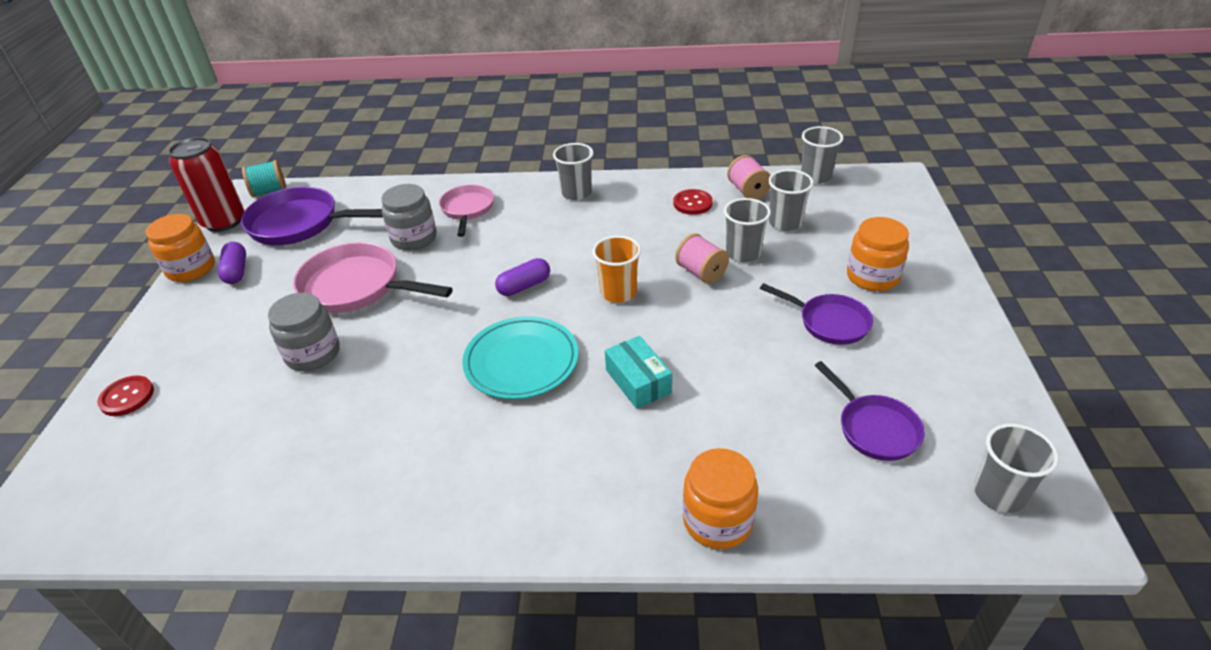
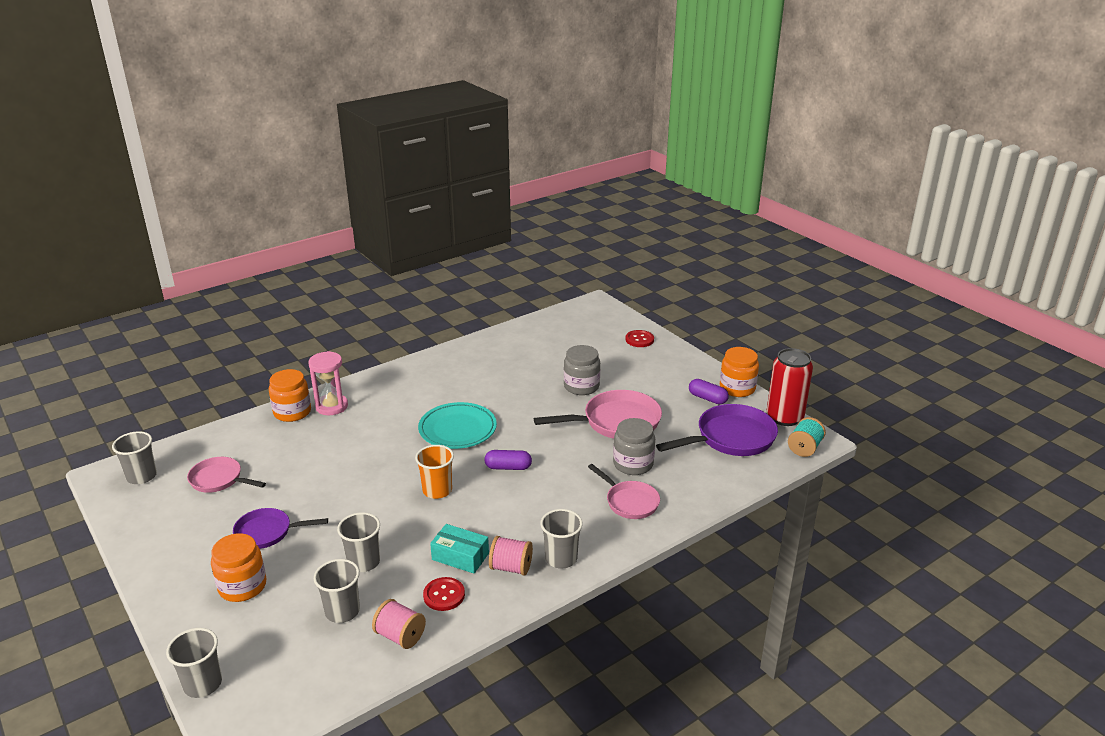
camera: 140 degrees right, 10 degrees down
(524, 286) = (508, 467): purple capsule -> purple capsule turned 75 degrees clockwise
(638, 381) = (377, 447): turquoise box -> turquoise box (460, 556)
(649, 499) = (332, 406): none -> pink hourglass
(701, 272) = (387, 530): pink spool -> pink spool (511, 567)
(816, 177) = (337, 693): grey cup -> grey cup (203, 684)
(874, 428) = (219, 480): purple pan -> pink pan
════════════════
• [Task directions]
Beginning at the line containing "(701, 272) = (387, 530): pink", repeat each line exactly through the last line of the entries, and include no other lines.

• [Task response]
(701, 272) = (387, 530): pink spool -> pink spool (511, 567)
(816, 177) = (337, 693): grey cup -> grey cup (203, 684)
(874, 428) = (219, 480): purple pan -> pink pan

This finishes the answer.